_Task to complete:_
Search the entries for the word "BUTTON" and return every line where it is found.

[Data excerpts]
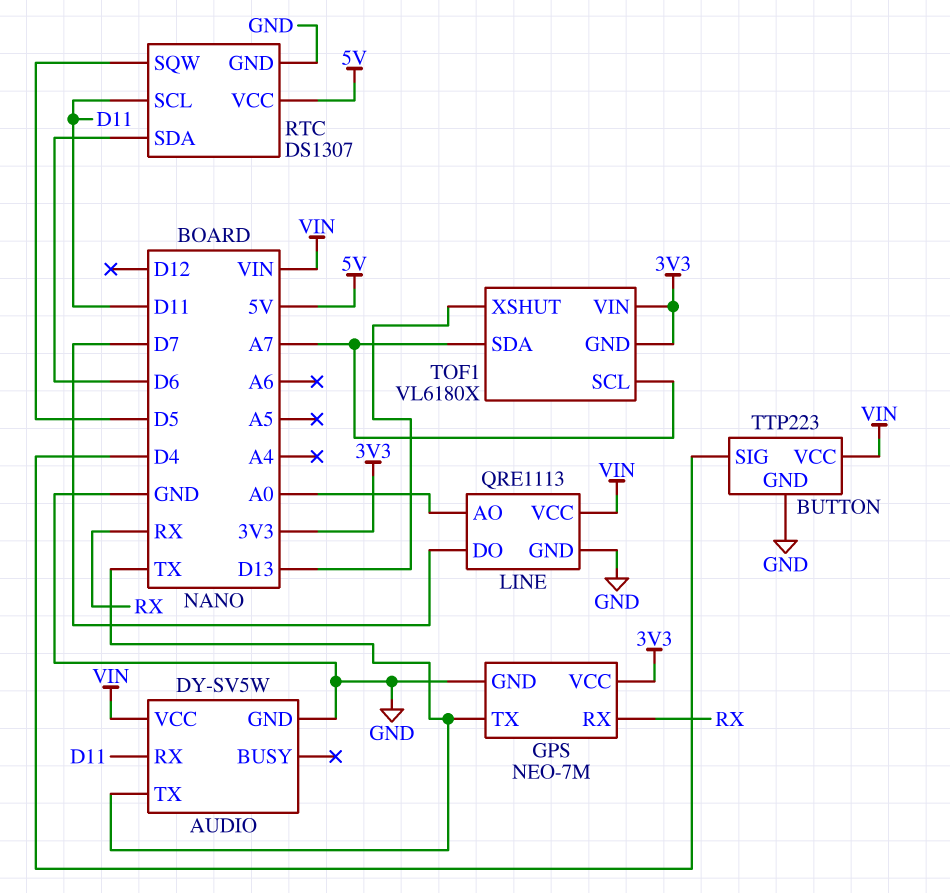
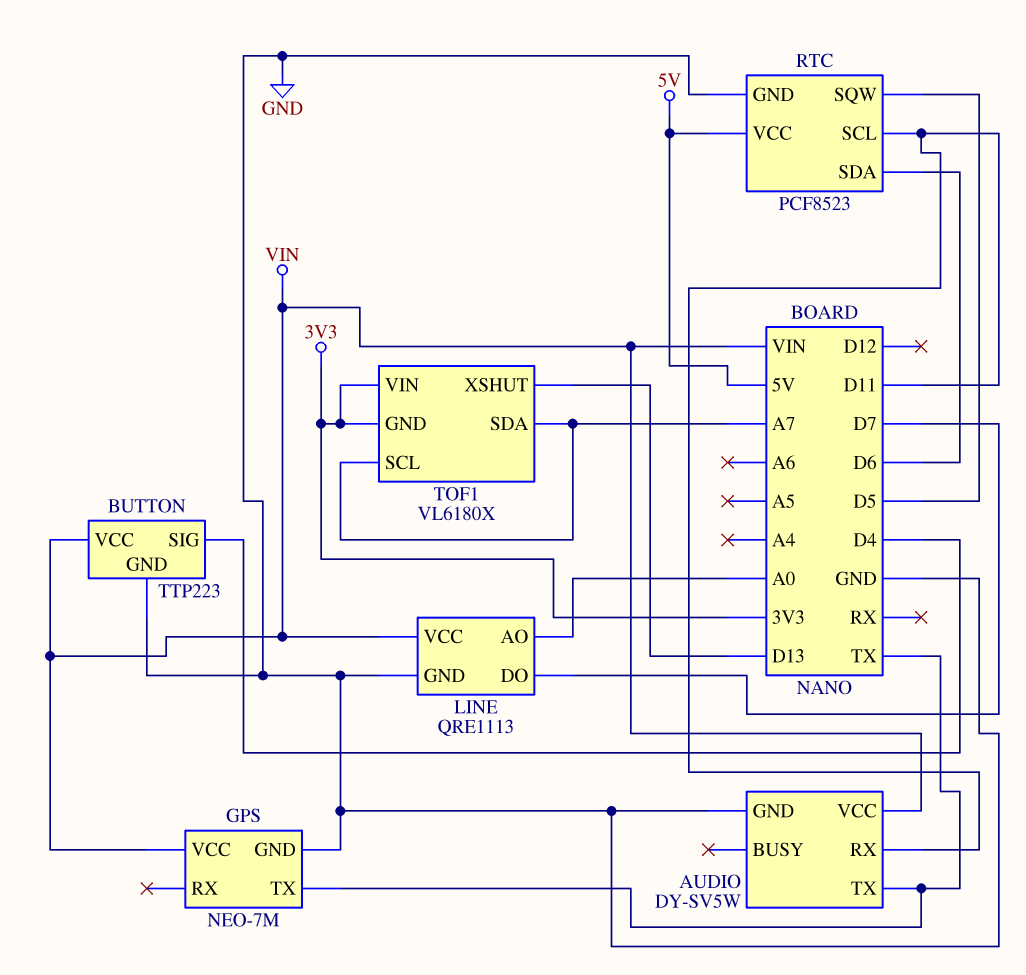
GPS pin RX: RX -> none
GPS pin VCC: 3V3 -> VIN
RTC: DS1307 -> PCF8523

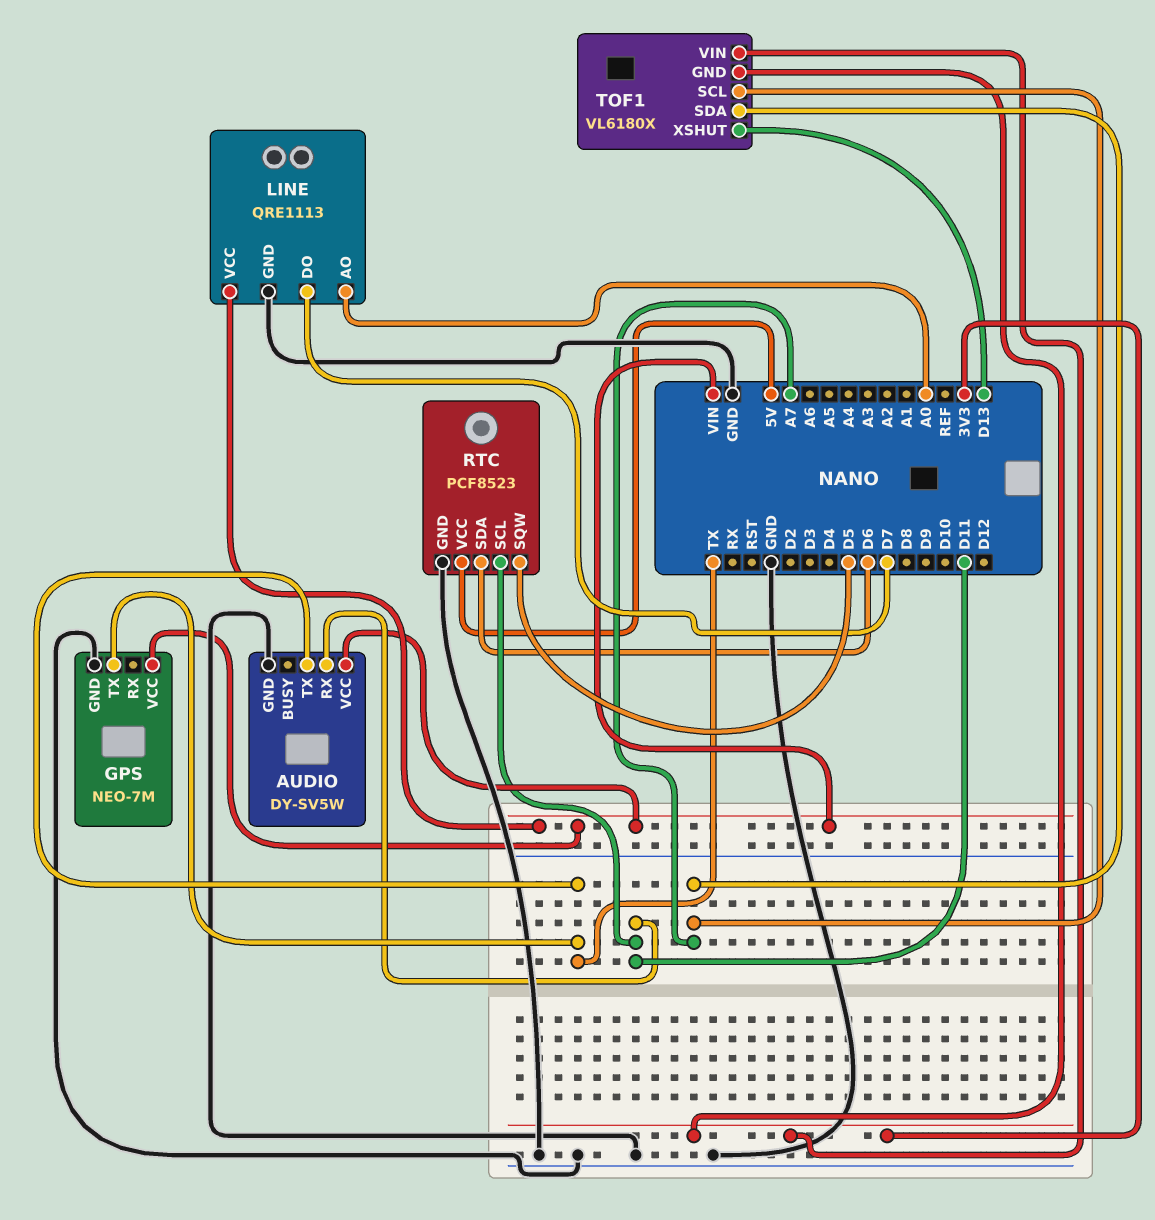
BUTTON: TTP223 -> none
BUTTON pin GND: GND -> none
BUTTON pin SIG: D4 -> none
BUTTON pin VCC: VIN -> none

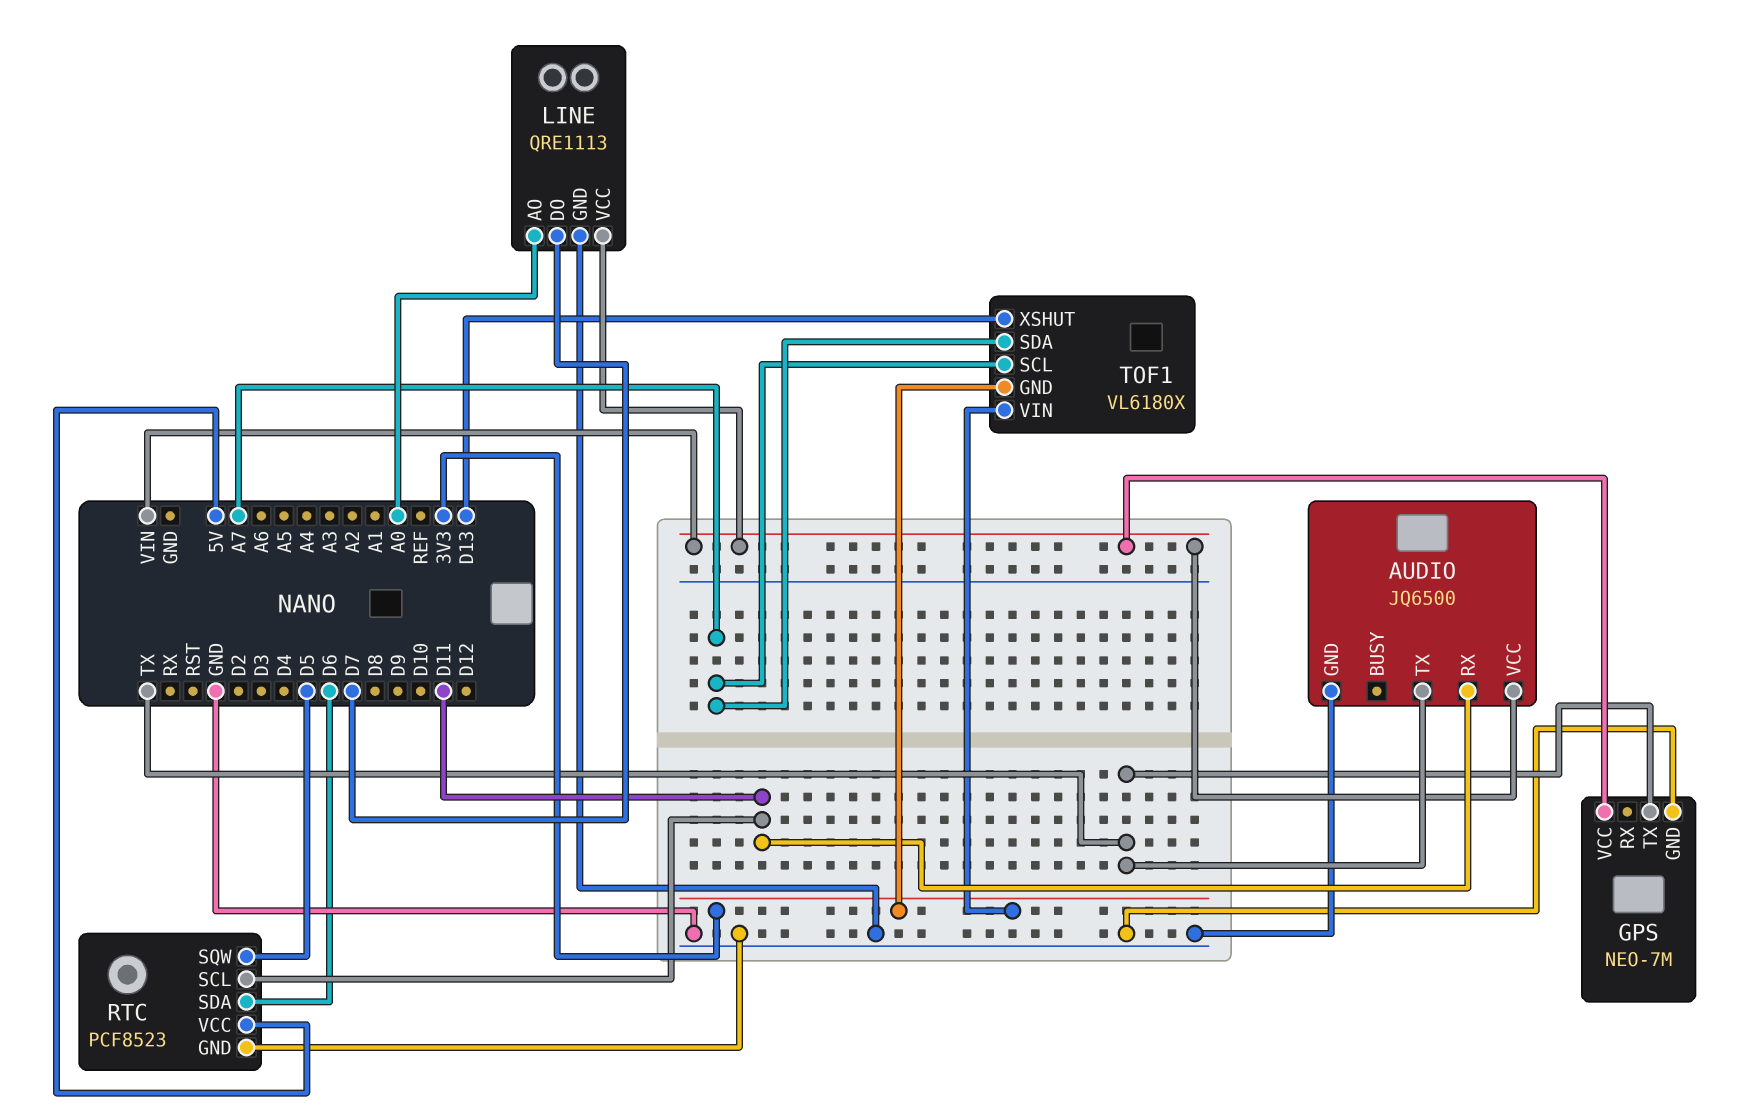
AUDIO: DY-SV5W -> JQ6500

_Reply to the task:_
BUTTON: TTP223 -> none
BUTTON pin GND: GND -> none
BUTTON pin SIG: D4 -> none
BUTTON pin VCC: VIN -> none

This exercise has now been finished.